> [WORK TO COMPLETE]
The records appear below. Set down exactly each line from the one that contains "(335, 196) = (350, 491): grey robot -> none" through the last, both included.

> [GIVEN RECORDS]

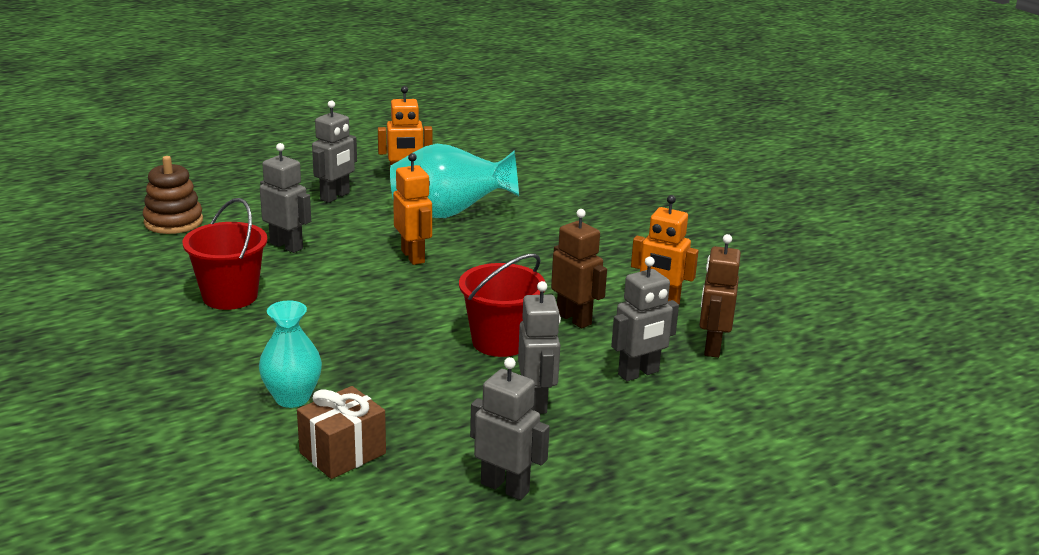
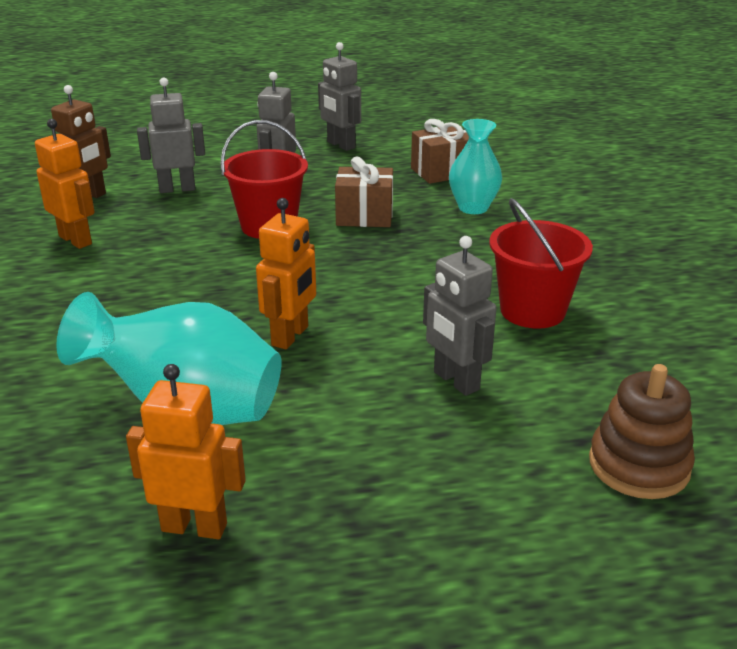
camera: 160 degrees left, 5 degrees up
(335, 196) = (350, 491): grey robot -> none
(410, 368) = (364, 216): none -> brown gift
(413, 256) = (290, 336): orange robot -> orange robot turned 150 degrees counterclockwise
(574, 319) = (179, 236): brown robot -> none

> [EXERCISE RESPONSE]
(335, 196) = (350, 491): grey robot -> none
(410, 368) = (364, 216): none -> brown gift
(413, 256) = (290, 336): orange robot -> orange robot turned 150 degrees counterclockwise
(574, 319) = (179, 236): brown robot -> none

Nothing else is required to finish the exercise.